Collection entries
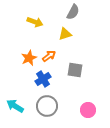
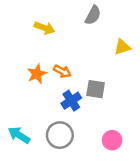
yellow triangle: (65, 34) -> (122, 47), moved
orange arrow: (49, 56) -> (62, 71), turned 64
blue cross: (43, 79) -> (71, 101), moved

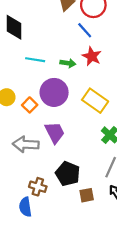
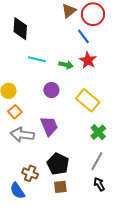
purple circle: (54, 92) -> (51, 90), size x0.6
orange square: (30, 105) -> (15, 112), moved
brown square: (87, 195) -> (60, 187), moved
blue semicircle: (25, 207) -> (17, 191), turned -30

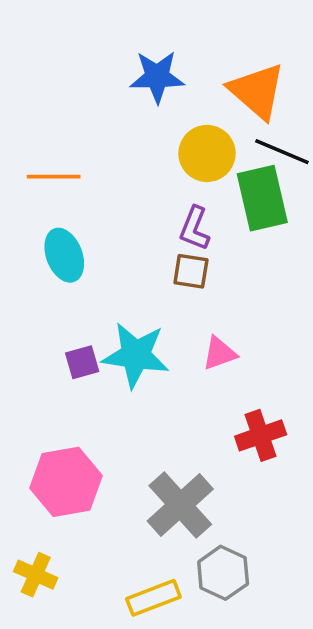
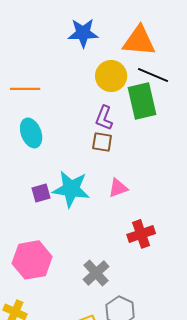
orange triangle: (257, 91) -> (139, 41), turned -36
gray cross: (180, 505) -> (96, 273), size x0.7

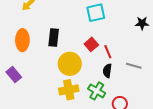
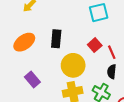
orange ellipse: (22, 40) -> (24, 42), turned 55
purple rectangle: (14, 75) -> (32, 79), moved

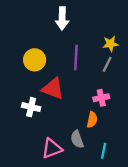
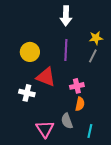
white arrow: (62, 18) -> (66, 16), moved
pink cross: (101, 98) -> (77, 86), moved
pink triangle: (52, 148) -> (45, 129), turned -42

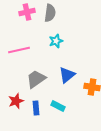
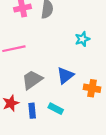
cyan star: (56, 41) -> (82, 39), moved

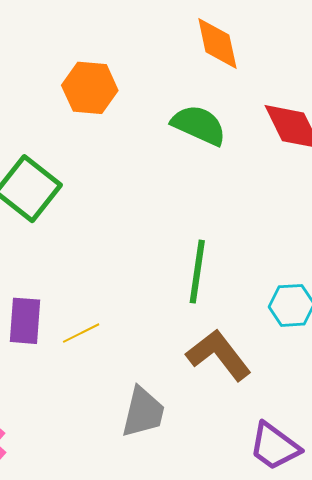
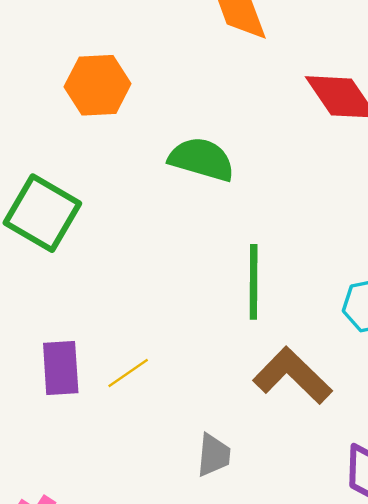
green semicircle: (199, 125) -> (202, 159), moved
gray trapezoid: (143, 412) -> (214, 455), size x0.7

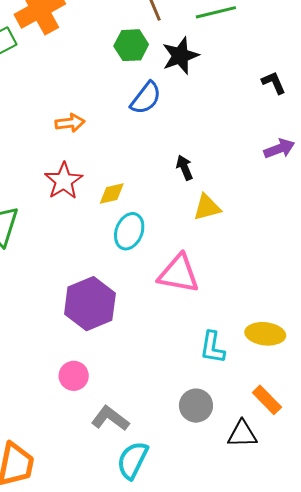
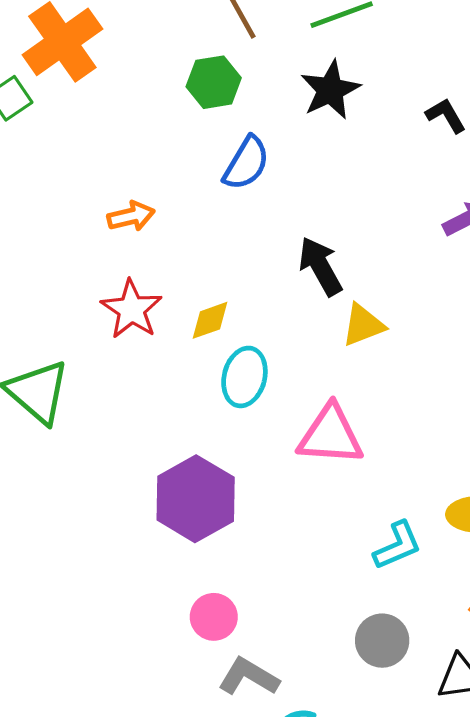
black star: (180, 56) -> (330, 90), moved
black arrow: (185, 168) -> (320, 266), size x1.5
cyan L-shape: (212, 347) -> (397, 545), turned -116
pink circle: (74, 376) -> (214, 617), moved

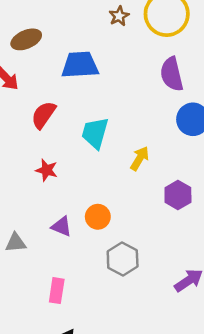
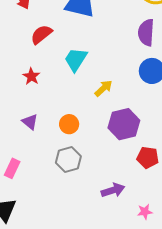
purple hexagon: (178, 195) -> (124, 124), size x1.4
orange circle: (98, 217) -> (69, 124), moved

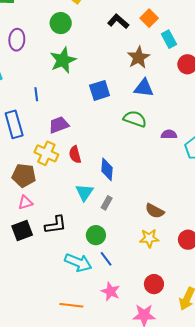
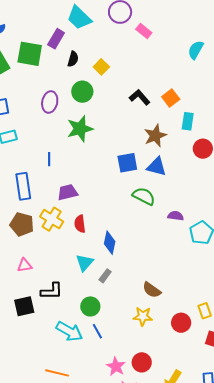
cyan rectangle: (169, 39) -> (188, 121), turned 30
purple ellipse: (17, 40) -> (50, 102), moved
blue square: (100, 90) -> (127, 163), moved
brown pentagon: (24, 175) -> (22, 224), moved
black square: (22, 231) -> (24, 306), moved
pink star: (111, 291) -> (116, 366), moved

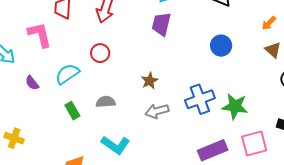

* _YOUR OBJECTIVE_
Copy the records above exactly. Do not carry any picture into the copy.

* _ANSWER_
yellow triangle: (65, 34) -> (122, 47), moved
orange arrow: (49, 56) -> (62, 71), turned 64
blue cross: (43, 79) -> (71, 101), moved

purple circle: (54, 92) -> (51, 90), size x0.6
orange square: (30, 105) -> (15, 112), moved
brown square: (87, 195) -> (60, 187), moved
blue semicircle: (25, 207) -> (17, 191), turned -30

orange triangle: (257, 91) -> (139, 41), turned -36
gray cross: (180, 505) -> (96, 273), size x0.7

orange ellipse: (22, 40) -> (24, 42), turned 55
purple rectangle: (14, 75) -> (32, 79), moved

white arrow: (62, 18) -> (66, 16), moved
pink cross: (101, 98) -> (77, 86), moved
pink triangle: (52, 148) -> (45, 129), turned -42

cyan star: (56, 41) -> (82, 39), moved

green semicircle: (199, 125) -> (202, 159), moved
gray trapezoid: (143, 412) -> (214, 455), size x0.7

black star: (180, 56) -> (330, 90), moved
black arrow: (185, 168) -> (320, 266), size x1.5
cyan L-shape: (212, 347) -> (397, 545), turned -116
pink circle: (74, 376) -> (214, 617), moved

purple hexagon: (178, 195) -> (124, 124), size x1.4
orange circle: (98, 217) -> (69, 124), moved

cyan rectangle: (169, 39) -> (188, 121), turned 30
purple ellipse: (17, 40) -> (50, 102), moved
blue square: (100, 90) -> (127, 163), moved
brown pentagon: (24, 175) -> (22, 224), moved
black square: (22, 231) -> (24, 306), moved
pink star: (111, 291) -> (116, 366), moved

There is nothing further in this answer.